* [Given records]
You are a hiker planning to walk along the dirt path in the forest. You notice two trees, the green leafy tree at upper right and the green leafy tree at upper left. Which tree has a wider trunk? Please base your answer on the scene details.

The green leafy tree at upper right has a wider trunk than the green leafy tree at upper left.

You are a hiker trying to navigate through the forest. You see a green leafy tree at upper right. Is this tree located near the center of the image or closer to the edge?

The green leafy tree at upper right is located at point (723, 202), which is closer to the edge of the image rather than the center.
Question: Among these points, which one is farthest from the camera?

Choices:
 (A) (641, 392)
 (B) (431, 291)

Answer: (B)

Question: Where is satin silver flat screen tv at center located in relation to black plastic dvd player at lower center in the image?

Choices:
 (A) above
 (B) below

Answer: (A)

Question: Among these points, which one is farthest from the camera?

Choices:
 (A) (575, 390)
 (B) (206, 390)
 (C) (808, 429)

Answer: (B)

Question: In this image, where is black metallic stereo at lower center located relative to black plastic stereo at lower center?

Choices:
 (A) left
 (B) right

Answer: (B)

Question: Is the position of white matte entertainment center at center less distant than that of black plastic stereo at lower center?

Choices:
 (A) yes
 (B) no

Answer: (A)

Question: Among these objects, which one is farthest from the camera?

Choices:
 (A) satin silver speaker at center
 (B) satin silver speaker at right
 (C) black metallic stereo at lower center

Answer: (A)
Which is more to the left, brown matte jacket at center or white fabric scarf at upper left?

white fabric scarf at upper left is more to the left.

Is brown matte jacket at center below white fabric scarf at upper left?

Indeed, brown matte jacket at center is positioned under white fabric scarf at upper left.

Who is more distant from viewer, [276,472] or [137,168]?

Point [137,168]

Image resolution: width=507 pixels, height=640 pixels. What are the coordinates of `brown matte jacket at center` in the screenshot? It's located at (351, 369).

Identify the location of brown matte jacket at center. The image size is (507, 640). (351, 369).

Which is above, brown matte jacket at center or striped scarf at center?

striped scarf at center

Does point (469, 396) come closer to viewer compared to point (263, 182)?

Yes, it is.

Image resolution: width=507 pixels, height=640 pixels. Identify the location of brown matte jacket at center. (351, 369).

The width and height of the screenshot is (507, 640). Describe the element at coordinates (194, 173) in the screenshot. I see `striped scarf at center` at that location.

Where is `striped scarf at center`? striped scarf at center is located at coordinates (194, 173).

* [What is expected]
Copy out, word for word, the stretch of the data above from the line containing "Who is more" through the line containing "Image resolution: width=507 pixels, height=640 pixels. What", including both of those lines.

* [Exercise result]
Who is more distant from viewer, [276,472] or [137,168]?

Point [137,168]

Image resolution: width=507 pixels, height=640 pixels. What are the coordinates of `brown matte jacket at center` in the screenshot? It's located at (351, 369).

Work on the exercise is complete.